---------- RECORDS FOR THIS TASK
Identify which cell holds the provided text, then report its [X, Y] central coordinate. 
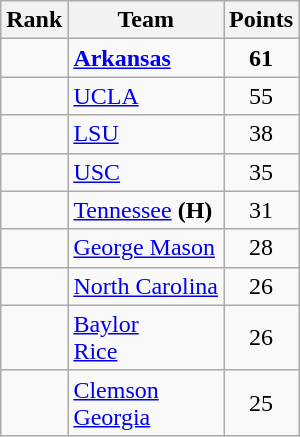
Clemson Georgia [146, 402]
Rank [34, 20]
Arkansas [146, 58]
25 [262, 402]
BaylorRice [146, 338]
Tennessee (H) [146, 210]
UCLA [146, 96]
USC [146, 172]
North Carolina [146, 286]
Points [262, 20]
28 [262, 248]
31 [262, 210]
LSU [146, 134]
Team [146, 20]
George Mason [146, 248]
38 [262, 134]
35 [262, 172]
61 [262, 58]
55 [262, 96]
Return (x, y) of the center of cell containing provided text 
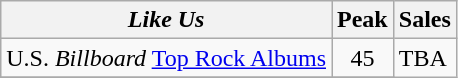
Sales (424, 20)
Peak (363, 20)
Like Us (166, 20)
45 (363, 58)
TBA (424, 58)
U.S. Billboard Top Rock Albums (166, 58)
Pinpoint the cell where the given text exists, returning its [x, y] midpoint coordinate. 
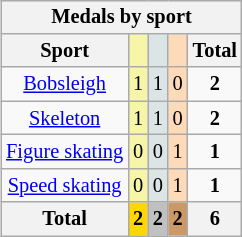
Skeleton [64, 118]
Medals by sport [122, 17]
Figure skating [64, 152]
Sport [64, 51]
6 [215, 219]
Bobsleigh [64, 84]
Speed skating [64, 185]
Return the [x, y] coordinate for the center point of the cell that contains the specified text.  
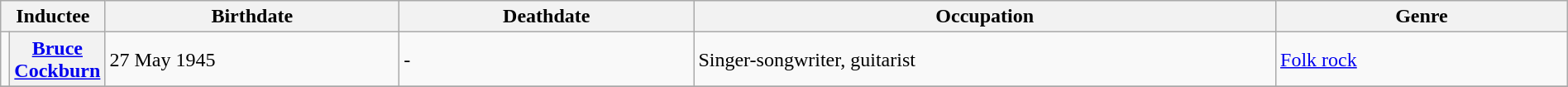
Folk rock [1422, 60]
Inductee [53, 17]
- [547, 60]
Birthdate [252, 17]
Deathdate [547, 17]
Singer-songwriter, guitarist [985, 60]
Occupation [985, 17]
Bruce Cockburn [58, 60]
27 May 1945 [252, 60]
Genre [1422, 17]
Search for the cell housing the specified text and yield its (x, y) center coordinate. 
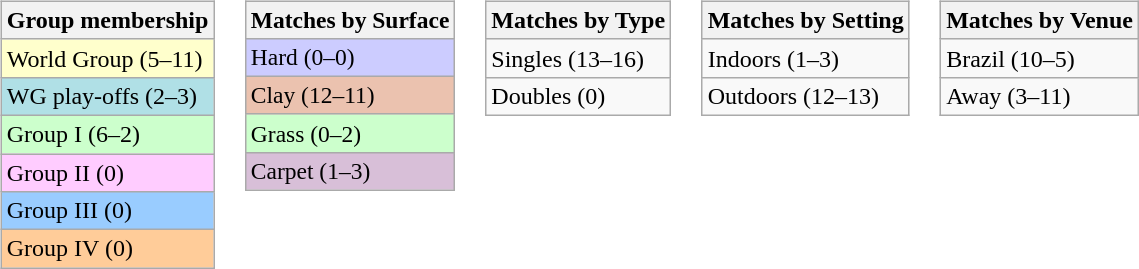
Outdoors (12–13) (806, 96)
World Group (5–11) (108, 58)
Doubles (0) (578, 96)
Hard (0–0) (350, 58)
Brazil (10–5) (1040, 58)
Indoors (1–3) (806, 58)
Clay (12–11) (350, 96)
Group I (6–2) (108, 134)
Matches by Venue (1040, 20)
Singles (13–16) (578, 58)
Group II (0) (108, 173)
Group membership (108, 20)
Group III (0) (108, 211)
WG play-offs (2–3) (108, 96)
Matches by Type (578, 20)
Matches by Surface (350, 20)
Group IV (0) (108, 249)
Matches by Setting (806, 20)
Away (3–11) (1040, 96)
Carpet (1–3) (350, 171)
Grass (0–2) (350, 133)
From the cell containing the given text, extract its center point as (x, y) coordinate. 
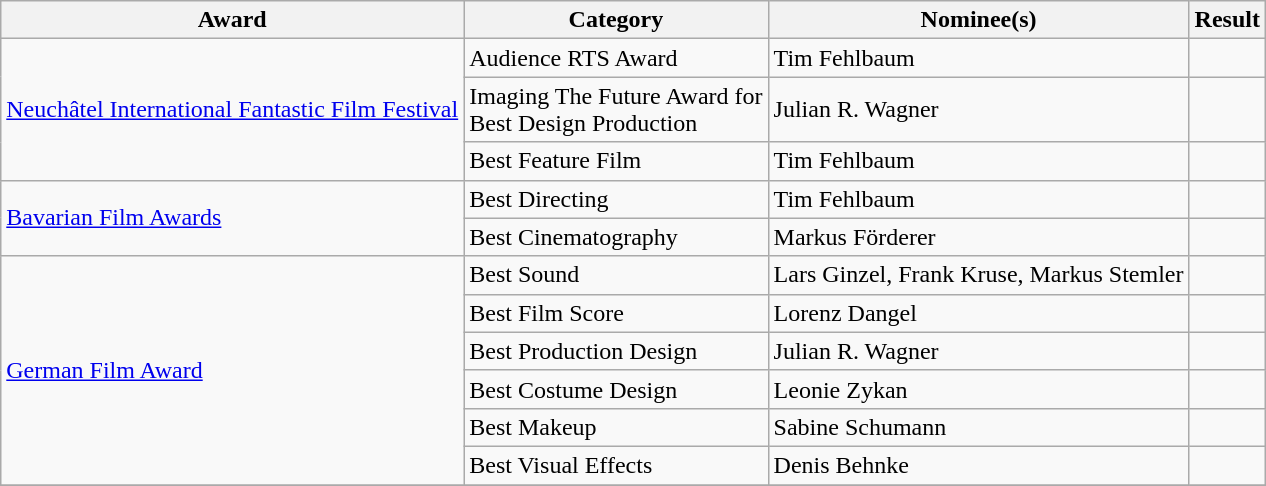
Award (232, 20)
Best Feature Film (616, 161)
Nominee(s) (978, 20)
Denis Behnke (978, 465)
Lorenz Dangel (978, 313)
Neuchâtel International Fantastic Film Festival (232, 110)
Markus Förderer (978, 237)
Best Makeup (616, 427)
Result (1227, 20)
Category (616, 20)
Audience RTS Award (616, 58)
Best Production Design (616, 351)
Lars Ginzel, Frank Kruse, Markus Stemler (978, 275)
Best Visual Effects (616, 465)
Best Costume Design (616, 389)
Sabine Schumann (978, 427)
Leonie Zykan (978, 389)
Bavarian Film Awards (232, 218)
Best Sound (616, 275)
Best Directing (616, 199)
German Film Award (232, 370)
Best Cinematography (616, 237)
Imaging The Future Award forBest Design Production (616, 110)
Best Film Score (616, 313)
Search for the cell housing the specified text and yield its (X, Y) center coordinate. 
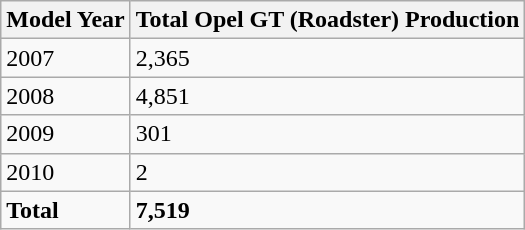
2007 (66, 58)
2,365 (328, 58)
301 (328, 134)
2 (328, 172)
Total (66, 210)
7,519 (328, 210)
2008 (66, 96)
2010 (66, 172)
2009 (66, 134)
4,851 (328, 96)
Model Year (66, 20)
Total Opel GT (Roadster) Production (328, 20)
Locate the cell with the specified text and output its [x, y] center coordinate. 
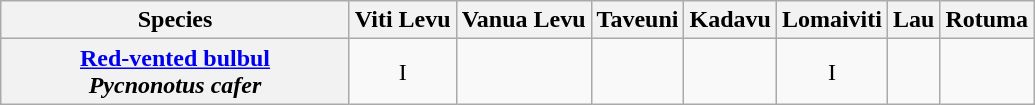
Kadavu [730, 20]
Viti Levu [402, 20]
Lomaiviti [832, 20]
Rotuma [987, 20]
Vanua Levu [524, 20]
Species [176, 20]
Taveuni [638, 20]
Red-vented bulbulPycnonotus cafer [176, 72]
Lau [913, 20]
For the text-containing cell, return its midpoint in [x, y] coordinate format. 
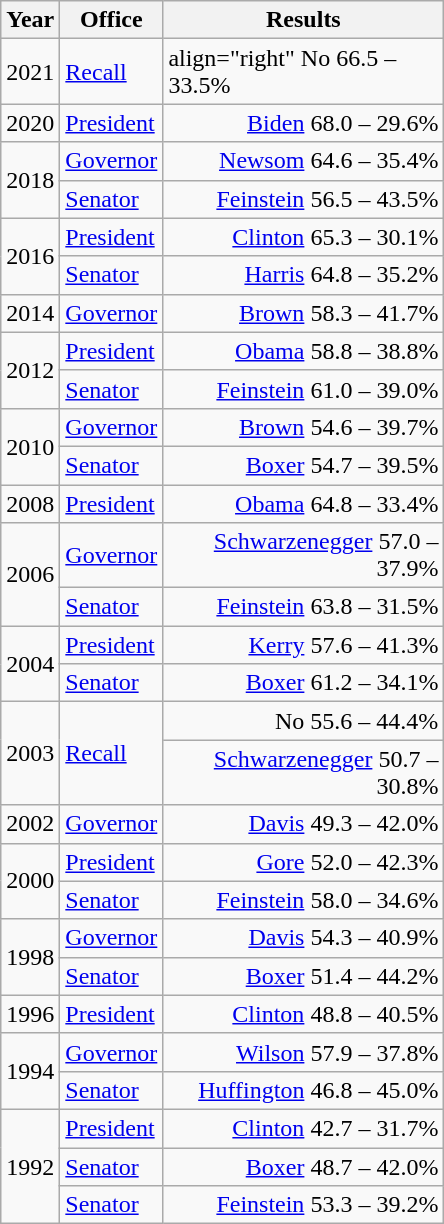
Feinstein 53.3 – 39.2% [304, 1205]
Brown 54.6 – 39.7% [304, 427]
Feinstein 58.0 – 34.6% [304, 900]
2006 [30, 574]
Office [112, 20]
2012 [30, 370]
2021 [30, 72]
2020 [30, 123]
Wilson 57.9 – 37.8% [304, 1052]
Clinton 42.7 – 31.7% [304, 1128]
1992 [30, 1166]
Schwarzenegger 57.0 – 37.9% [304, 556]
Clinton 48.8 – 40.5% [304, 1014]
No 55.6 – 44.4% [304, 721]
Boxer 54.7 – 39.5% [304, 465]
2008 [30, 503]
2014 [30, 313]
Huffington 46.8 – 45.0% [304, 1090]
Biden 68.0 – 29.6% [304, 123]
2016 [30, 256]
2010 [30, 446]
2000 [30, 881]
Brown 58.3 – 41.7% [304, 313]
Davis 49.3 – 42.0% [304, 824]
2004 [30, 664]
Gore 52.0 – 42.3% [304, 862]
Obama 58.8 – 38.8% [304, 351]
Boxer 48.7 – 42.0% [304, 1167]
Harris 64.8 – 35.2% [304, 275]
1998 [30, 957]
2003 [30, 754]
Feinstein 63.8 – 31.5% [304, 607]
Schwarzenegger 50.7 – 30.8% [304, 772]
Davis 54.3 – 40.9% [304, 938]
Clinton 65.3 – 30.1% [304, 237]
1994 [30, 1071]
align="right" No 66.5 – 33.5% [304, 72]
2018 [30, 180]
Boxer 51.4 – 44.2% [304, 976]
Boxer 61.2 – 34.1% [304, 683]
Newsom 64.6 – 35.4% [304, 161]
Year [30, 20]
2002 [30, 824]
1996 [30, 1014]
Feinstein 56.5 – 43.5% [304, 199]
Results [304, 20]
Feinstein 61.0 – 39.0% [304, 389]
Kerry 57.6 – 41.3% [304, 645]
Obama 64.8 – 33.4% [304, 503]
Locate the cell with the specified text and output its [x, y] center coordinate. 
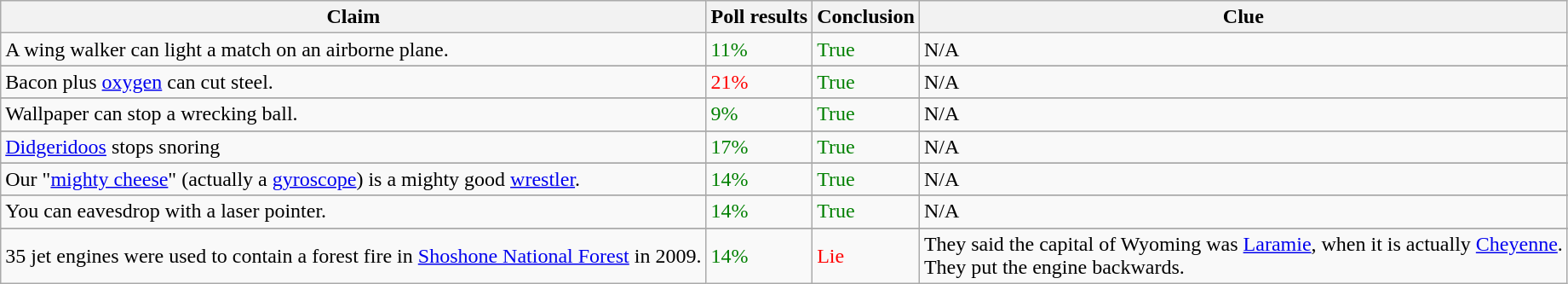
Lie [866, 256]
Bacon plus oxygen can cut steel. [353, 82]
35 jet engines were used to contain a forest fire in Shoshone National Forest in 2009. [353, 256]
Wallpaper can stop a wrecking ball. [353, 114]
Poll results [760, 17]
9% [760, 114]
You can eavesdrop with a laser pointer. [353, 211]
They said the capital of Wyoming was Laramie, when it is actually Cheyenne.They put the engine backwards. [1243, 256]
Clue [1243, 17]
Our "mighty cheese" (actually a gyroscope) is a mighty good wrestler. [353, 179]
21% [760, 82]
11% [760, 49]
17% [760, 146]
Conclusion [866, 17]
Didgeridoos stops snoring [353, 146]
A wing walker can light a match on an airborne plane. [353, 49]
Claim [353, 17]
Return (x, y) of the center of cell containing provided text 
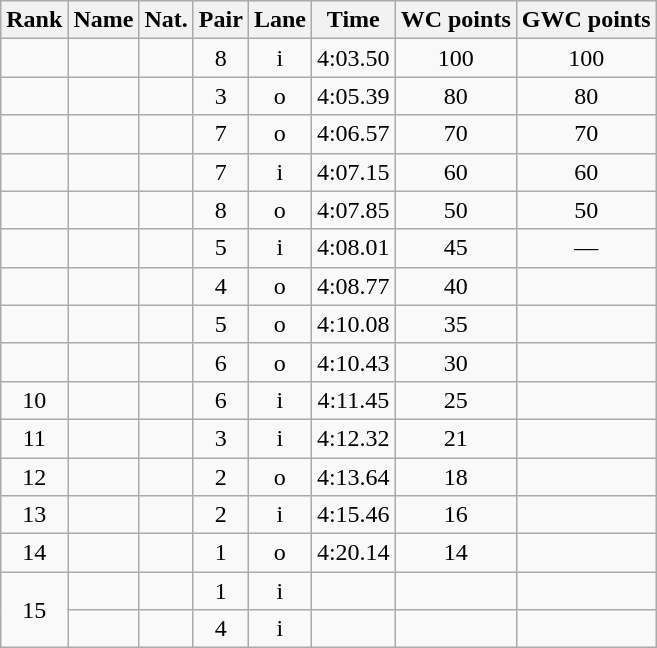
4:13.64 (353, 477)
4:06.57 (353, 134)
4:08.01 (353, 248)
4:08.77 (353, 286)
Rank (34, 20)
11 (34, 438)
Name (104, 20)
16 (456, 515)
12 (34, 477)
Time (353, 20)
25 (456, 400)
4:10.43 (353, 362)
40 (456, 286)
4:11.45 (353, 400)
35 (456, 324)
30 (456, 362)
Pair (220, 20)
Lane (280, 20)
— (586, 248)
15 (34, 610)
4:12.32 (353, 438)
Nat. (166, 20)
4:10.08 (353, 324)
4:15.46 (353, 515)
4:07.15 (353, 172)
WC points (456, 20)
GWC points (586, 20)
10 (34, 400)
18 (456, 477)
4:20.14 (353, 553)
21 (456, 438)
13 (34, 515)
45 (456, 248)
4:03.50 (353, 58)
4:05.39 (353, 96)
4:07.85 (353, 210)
--------------------
* **PROBLEM TO WORK ON**
Copy all of the data above again, line for line and without changes, but leave the pictures out of your copy.

* **THE RESPONSE**
Identify which cell holds the provided text, then report its [X, Y] central coordinate. 
Clemson Georgia [146, 402]
Rank [34, 20]
Arkansas [146, 58]
25 [262, 402]
BaylorRice [146, 338]
Tennessee (H) [146, 210]
UCLA [146, 96]
USC [146, 172]
North Carolina [146, 286]
Points [262, 20]
28 [262, 248]
31 [262, 210]
LSU [146, 134]
Team [146, 20]
George Mason [146, 248]
38 [262, 134]
35 [262, 172]
61 [262, 58]
55 [262, 96]
Return (x, y) of the center of cell containing provided text 
Sales (424, 20)
Peak (363, 20)
Like Us (166, 20)
45 (363, 58)
TBA (424, 58)
U.S. Billboard Top Rock Albums (166, 58)
Pinpoint the cell where the given text exists, returning its [x, y] midpoint coordinate. 
Skeleton [64, 118]
Medals by sport [122, 17]
Figure skating [64, 152]
Sport [64, 51]
6 [215, 219]
Bobsleigh [64, 84]
Speed skating [64, 185]
Return the [x, y] coordinate for the center point of the cell that contains the specified text.  
Folk rock [1422, 60]
Inductee [53, 17]
- [547, 60]
Birthdate [252, 17]
Deathdate [547, 17]
Singer-songwriter, guitarist [985, 60]
Occupation [985, 17]
Bruce Cockburn [58, 60]
27 May 1945 [252, 60]
Genre [1422, 17]
Search for the cell housing the specified text and yield its (x, y) center coordinate. 
Outdoors (12–13) (806, 96)
World Group (5–11) (108, 58)
Doubles (0) (578, 96)
Hard (0–0) (350, 58)
Brazil (10–5) (1040, 58)
Indoors (1–3) (806, 58)
Clay (12–11) (350, 96)
Group I (6–2) (108, 134)
Matches by Venue (1040, 20)
Singles (13–16) (578, 58)
Group II (0) (108, 173)
Group membership (108, 20)
Group III (0) (108, 211)
WG play-offs (2–3) (108, 96)
Matches by Type (578, 20)
Matches by Surface (350, 20)
Group IV (0) (108, 249)
Matches by Setting (806, 20)
Away (3–11) (1040, 96)
Carpet (1–3) (350, 171)
Grass (0–2) (350, 133)
From the cell containing the given text, extract its center point as (x, y) coordinate. 
Award (232, 20)
Best Feature Film (616, 161)
Nominee(s) (978, 20)
Denis Behnke (978, 465)
Lorenz Dangel (978, 313)
Neuchâtel International Fantastic Film Festival (232, 110)
Markus Förderer (978, 237)
Best Makeup (616, 427)
Result (1227, 20)
Category (616, 20)
Audience RTS Award (616, 58)
Best Production Design (616, 351)
Lars Ginzel, Frank Kruse, Markus Stemler (978, 275)
Best Visual Effects (616, 465)
Best Costume Design (616, 389)
Sabine Schumann (978, 427)
Leonie Zykan (978, 389)
Bavarian Film Awards (232, 218)
Best Sound (616, 275)
Best Directing (616, 199)
German Film Award (232, 370)
Best Cinematography (616, 237)
Imaging The Future Award forBest Design Production (616, 110)
Best Film Score (616, 313)
Search for the cell housing the specified text and yield its (X, Y) center coordinate. 
2007 (66, 58)
2,365 (328, 58)
301 (328, 134)
2 (328, 172)
Total (66, 210)
7,519 (328, 210)
2008 (66, 96)
2010 (66, 172)
2009 (66, 134)
4,851 (328, 96)
Model Year (66, 20)
Total Opel GT (Roadster) Production (328, 20)
Locate the cell with the specified text and output its [x, y] center coordinate. 
Kadavu [730, 20]
Viti Levu [402, 20]
Lomaiviti [832, 20]
Rotuma [987, 20]
Vanua Levu [524, 20]
Species [176, 20]
Taveuni [638, 20]
Red-vented bulbulPycnonotus cafer [176, 72]
Lau [913, 20]
For the text-containing cell, return its midpoint in [x, y] coordinate format. 
Feinstein 53.3 – 39.2% [304, 1205]
Brown 54.6 – 39.7% [304, 427]
Feinstein 58.0 – 34.6% [304, 900]
2006 [30, 574]
Office [112, 20]
2012 [30, 370]
2021 [30, 72]
2020 [30, 123]
Wilson 57.9 – 37.8% [304, 1052]
Clinton 42.7 – 31.7% [304, 1128]
1992 [30, 1166]
Schwarzenegger 57.0 – 37.9% [304, 556]
Clinton 48.8 – 40.5% [304, 1014]
No 55.6 – 44.4% [304, 721]
Boxer 54.7 – 39.5% [304, 465]
2008 [30, 503]
2014 [30, 313]
Huffington 46.8 – 45.0% [304, 1090]
Biden 68.0 – 29.6% [304, 123]
2016 [30, 256]
2010 [30, 446]
2000 [30, 881]
Brown 58.3 – 41.7% [304, 313]
Davis 49.3 – 42.0% [304, 824]
2004 [30, 664]
Gore 52.0 – 42.3% [304, 862]
Obama 58.8 – 38.8% [304, 351]
Boxer 48.7 – 42.0% [304, 1167]
Harris 64.8 – 35.2% [304, 275]
1998 [30, 957]
2003 [30, 754]
Feinstein 63.8 – 31.5% [304, 607]
Schwarzenegger 50.7 – 30.8% [304, 772]
Davis 54.3 – 40.9% [304, 938]
Clinton 65.3 – 30.1% [304, 237]
1994 [30, 1071]
align="right" No 66.5 – 33.5% [304, 72]
2018 [30, 180]
Boxer 51.4 – 44.2% [304, 976]
Boxer 61.2 – 34.1% [304, 683]
Newsom 64.6 – 35.4% [304, 161]
Year [30, 20]
2002 [30, 824]
1996 [30, 1014]
Feinstein 56.5 – 43.5% [304, 199]
Results [304, 20]
Feinstein 61.0 – 39.0% [304, 389]
Kerry 57.6 – 41.3% [304, 645]
Obama 64.8 – 33.4% [304, 503]
Locate the cell with the specified text and output its [x, y] center coordinate. 
Lie [866, 256]
Bacon plus oxygen can cut steel. [353, 82]
35 jet engines were used to contain a forest fire in Shoshone National Forest in 2009. [353, 256]
Wallpaper can stop a wrecking ball. [353, 114]
Poll results [760, 17]
9% [760, 114]
You can eavesdrop with a laser pointer. [353, 211]
They said the capital of Wyoming was Laramie, when it is actually Cheyenne.They put the engine backwards. [1243, 256]
Clue [1243, 17]
Our "mighty cheese" (actually a gyroscope) is a mighty good wrestler. [353, 179]
21% [760, 82]
11% [760, 49]
17% [760, 146]
Conclusion [866, 17]
Didgeridoos stops snoring [353, 146]
A wing walker can light a match on an airborne plane. [353, 49]
Claim [353, 17]
Return (x, y) of the center of cell containing provided text 
4:13.64 (353, 477)
4:06.57 (353, 134)
4:08.01 (353, 248)
4:08.77 (353, 286)
Rank (34, 20)
11 (34, 438)
Name (104, 20)
16 (456, 515)
12 (34, 477)
Time (353, 20)
25 (456, 400)
4:10.43 (353, 362)
40 (456, 286)
4:11.45 (353, 400)
35 (456, 324)
30 (456, 362)
Pair (220, 20)
Lane (280, 20)
— (586, 248)
15 (34, 610)
4:12.32 (353, 438)
Nat. (166, 20)
4:10.08 (353, 324)
4:15.46 (353, 515)
4:07.15 (353, 172)
WC points (456, 20)
GWC points (586, 20)
10 (34, 400)
18 (456, 477)
4:20.14 (353, 553)
21 (456, 438)
13 (34, 515)
45 (456, 248)
4:03.50 (353, 58)
4:05.39 (353, 96)
4:07.85 (353, 210)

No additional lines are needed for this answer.